### Data provided ###

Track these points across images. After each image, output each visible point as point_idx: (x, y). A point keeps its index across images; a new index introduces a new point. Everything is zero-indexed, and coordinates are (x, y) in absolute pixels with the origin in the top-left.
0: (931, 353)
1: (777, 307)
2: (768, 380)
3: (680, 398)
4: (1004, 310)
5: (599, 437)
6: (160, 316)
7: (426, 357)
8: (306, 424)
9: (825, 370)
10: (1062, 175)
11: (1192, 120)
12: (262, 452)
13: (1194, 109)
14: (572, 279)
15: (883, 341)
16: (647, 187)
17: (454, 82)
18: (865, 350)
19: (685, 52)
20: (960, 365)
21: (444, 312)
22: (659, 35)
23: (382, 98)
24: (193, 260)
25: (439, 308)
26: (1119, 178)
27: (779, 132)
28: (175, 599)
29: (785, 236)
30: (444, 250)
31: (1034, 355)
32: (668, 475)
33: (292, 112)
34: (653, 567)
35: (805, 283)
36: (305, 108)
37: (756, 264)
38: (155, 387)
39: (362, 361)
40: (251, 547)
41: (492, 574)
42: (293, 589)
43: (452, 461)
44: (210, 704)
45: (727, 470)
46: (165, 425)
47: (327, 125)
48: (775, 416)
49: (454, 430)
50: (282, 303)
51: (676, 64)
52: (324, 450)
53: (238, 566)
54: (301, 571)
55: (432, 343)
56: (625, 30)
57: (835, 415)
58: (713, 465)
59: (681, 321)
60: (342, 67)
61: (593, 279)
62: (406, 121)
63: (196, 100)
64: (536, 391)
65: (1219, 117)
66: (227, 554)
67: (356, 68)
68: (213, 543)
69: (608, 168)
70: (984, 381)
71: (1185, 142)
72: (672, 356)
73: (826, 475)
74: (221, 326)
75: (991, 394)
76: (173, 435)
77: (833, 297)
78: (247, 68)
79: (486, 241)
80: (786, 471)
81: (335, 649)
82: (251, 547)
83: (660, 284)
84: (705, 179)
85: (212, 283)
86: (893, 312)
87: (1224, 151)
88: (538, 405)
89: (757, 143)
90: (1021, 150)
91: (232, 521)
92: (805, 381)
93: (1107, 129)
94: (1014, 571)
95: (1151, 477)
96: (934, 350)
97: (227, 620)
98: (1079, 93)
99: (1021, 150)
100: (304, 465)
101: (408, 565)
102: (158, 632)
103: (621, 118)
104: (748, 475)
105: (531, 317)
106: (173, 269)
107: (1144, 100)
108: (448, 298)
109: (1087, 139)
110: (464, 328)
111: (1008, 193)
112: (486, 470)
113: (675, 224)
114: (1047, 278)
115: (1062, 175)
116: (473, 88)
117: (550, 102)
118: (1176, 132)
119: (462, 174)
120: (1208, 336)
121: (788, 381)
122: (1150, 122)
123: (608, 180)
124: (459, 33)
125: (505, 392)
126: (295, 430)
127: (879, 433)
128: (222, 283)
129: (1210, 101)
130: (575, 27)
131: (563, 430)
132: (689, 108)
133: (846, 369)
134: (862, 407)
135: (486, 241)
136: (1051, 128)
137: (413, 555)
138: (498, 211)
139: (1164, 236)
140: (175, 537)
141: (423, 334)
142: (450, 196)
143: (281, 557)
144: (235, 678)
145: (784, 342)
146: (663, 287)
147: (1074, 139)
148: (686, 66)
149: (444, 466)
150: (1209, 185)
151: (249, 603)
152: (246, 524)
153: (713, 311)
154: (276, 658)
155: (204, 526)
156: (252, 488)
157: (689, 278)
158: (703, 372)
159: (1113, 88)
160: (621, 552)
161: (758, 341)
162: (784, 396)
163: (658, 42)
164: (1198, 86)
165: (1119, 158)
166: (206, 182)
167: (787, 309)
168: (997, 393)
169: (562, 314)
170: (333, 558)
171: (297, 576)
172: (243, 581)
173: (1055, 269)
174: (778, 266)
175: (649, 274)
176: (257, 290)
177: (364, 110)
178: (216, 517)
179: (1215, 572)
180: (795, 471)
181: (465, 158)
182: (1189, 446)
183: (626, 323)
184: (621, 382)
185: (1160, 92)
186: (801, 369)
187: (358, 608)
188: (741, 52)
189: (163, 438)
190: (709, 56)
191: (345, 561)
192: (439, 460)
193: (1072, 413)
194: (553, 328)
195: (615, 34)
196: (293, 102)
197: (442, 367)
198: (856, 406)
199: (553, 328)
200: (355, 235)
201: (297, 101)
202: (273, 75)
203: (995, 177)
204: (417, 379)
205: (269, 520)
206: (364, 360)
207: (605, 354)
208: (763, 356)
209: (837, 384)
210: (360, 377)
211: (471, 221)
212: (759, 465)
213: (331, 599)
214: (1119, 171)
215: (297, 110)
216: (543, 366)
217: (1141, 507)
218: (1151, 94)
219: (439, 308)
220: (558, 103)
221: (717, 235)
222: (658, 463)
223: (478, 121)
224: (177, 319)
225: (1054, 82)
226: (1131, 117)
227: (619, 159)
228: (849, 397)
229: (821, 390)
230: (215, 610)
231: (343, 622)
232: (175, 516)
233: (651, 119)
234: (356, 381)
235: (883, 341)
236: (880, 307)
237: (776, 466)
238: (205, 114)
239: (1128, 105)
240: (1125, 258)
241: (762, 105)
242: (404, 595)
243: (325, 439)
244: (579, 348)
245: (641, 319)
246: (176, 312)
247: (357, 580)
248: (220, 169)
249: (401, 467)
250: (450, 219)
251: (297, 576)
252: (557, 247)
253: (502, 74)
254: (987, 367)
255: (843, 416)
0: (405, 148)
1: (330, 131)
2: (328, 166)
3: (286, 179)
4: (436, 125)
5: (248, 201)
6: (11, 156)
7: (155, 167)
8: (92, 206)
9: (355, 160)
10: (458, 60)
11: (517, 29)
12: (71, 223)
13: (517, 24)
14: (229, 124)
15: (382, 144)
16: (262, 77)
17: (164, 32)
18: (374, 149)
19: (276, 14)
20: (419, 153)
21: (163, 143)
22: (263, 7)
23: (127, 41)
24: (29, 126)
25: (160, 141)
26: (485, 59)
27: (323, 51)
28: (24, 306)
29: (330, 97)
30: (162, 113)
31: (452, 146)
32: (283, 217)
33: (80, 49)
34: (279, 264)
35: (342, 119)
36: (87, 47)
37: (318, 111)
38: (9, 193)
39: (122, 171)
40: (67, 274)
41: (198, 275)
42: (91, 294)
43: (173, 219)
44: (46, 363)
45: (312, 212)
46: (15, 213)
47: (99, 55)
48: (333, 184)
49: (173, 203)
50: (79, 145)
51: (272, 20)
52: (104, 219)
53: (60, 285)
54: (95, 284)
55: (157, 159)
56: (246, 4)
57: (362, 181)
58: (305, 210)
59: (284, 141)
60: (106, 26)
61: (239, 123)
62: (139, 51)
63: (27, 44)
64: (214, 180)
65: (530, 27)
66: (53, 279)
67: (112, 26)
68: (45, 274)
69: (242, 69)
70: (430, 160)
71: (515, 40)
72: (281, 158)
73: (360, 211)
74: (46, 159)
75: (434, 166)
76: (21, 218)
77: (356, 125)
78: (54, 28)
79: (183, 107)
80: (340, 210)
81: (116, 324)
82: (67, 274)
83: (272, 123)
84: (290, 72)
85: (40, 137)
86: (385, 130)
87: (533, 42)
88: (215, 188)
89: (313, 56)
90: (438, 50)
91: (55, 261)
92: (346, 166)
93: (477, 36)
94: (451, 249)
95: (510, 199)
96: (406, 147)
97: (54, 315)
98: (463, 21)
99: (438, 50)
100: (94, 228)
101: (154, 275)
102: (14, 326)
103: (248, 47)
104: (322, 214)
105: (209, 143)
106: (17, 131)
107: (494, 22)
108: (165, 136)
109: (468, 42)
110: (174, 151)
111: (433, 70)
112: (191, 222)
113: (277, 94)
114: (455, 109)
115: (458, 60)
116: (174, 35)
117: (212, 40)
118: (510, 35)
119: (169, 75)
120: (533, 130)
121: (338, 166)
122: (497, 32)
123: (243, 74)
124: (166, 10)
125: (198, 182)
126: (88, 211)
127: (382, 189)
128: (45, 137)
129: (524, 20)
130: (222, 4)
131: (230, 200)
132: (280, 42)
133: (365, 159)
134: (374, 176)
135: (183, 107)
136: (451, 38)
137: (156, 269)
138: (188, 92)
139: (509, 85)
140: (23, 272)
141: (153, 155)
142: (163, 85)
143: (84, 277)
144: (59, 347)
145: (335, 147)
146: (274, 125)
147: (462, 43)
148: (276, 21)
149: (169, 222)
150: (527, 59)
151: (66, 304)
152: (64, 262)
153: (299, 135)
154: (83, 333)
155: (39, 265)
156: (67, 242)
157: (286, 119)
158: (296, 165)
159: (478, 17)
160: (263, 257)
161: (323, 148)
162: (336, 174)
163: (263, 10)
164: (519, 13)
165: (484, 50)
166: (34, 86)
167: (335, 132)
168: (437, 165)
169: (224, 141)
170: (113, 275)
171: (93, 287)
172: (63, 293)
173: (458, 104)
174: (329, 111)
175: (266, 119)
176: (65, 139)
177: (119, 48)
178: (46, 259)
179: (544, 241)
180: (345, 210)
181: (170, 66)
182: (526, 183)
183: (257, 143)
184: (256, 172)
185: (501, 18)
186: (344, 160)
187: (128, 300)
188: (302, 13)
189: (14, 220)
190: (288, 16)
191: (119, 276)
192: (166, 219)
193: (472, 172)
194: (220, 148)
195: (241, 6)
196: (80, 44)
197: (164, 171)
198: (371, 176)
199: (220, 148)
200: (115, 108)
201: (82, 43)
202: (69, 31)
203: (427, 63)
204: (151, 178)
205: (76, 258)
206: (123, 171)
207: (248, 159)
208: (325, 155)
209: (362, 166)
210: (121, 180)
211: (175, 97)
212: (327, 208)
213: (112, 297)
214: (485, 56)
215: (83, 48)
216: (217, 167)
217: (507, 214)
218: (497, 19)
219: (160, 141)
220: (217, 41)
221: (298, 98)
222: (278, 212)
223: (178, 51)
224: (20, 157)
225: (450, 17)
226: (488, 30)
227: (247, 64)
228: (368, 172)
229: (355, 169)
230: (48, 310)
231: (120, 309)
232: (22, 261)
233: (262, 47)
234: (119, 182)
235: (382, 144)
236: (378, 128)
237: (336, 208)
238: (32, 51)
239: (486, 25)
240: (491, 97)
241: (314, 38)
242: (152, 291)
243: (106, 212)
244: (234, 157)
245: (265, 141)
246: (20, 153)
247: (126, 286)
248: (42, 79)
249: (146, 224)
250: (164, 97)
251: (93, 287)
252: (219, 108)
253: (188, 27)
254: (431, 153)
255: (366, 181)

###

■ What you have to do
Reproduce the listing from its first line through the line containing "124: (459, 33)", including both of those lines.

■ Complete answer
Track these points across images. After each image, output each visible point as point_idx: (x, y). A point keeps its index across images; a new index introduces a new point. Everything is zero-indexed, and coordinates are (x, y) in absolute pixels with the origin in the top-left.
0: (931, 353)
1: (777, 307)
2: (768, 380)
3: (680, 398)
4: (1004, 310)
5: (599, 437)
6: (160, 316)
7: (426, 357)
8: (306, 424)
9: (825, 370)
10: (1062, 175)
11: (1192, 120)
12: (262, 452)
13: (1194, 109)
14: (572, 279)
15: (883, 341)
16: (647, 187)
17: (454, 82)
18: (865, 350)
19: (685, 52)
20: (960, 365)
21: (444, 312)
22: (659, 35)
23: (382, 98)
24: (193, 260)
25: (439, 308)
26: (1119, 178)
27: (779, 132)
28: (175, 599)
29: (785, 236)
30: (444, 250)
31: (1034, 355)
32: (668, 475)
33: (292, 112)
34: (653, 567)
35: (805, 283)
36: (305, 108)
37: (756, 264)
38: (155, 387)
39: (362, 361)
40: (251, 547)
41: (492, 574)
42: (293, 589)
43: (452, 461)
44: (210, 704)
45: (727, 470)
46: (165, 425)
47: (327, 125)
48: (775, 416)
49: (454, 430)
50: (282, 303)
51: (676, 64)
52: (324, 450)
53: (238, 566)
54: (301, 571)
55: (432, 343)
56: (625, 30)
57: (835, 415)
58: (713, 465)
59: (681, 321)
60: (342, 67)
61: (593, 279)
62: (406, 121)
63: (196, 100)
64: (536, 391)
65: (1219, 117)
66: (227, 554)
67: (356, 68)
68: (213, 543)
69: (608, 168)
70: (984, 381)
71: (1185, 142)
72: (672, 356)
73: (826, 475)
74: (221, 326)
75: (991, 394)
76: (173, 435)
77: (833, 297)
78: (247, 68)
79: (486, 241)
80: (786, 471)
81: (335, 649)
82: (251, 547)
83: (660, 284)
84: (705, 179)
85: (212, 283)
86: (893, 312)
87: (1224, 151)
88: (538, 405)
89: (757, 143)
90: (1021, 150)
91: (232, 521)
92: (805, 381)
93: (1107, 129)
94: (1014, 571)
95: (1151, 477)
96: (934, 350)
97: (227, 620)
98: (1079, 93)
99: (1021, 150)
100: (304, 465)
101: (408, 565)
102: (158, 632)
103: (621, 118)
104: (748, 475)
105: (531, 317)
106: (173, 269)
107: (1144, 100)
108: (448, 298)
109: (1087, 139)
110: (464, 328)
111: (1008, 193)
112: (486, 470)
113: (675, 224)
114: (1047, 278)
115: (1062, 175)
116: (473, 88)
117: (550, 102)
118: (1176, 132)
119: (462, 174)
120: (1208, 336)
121: (788, 381)
122: (1150, 122)
123: (608, 180)
124: (459, 33)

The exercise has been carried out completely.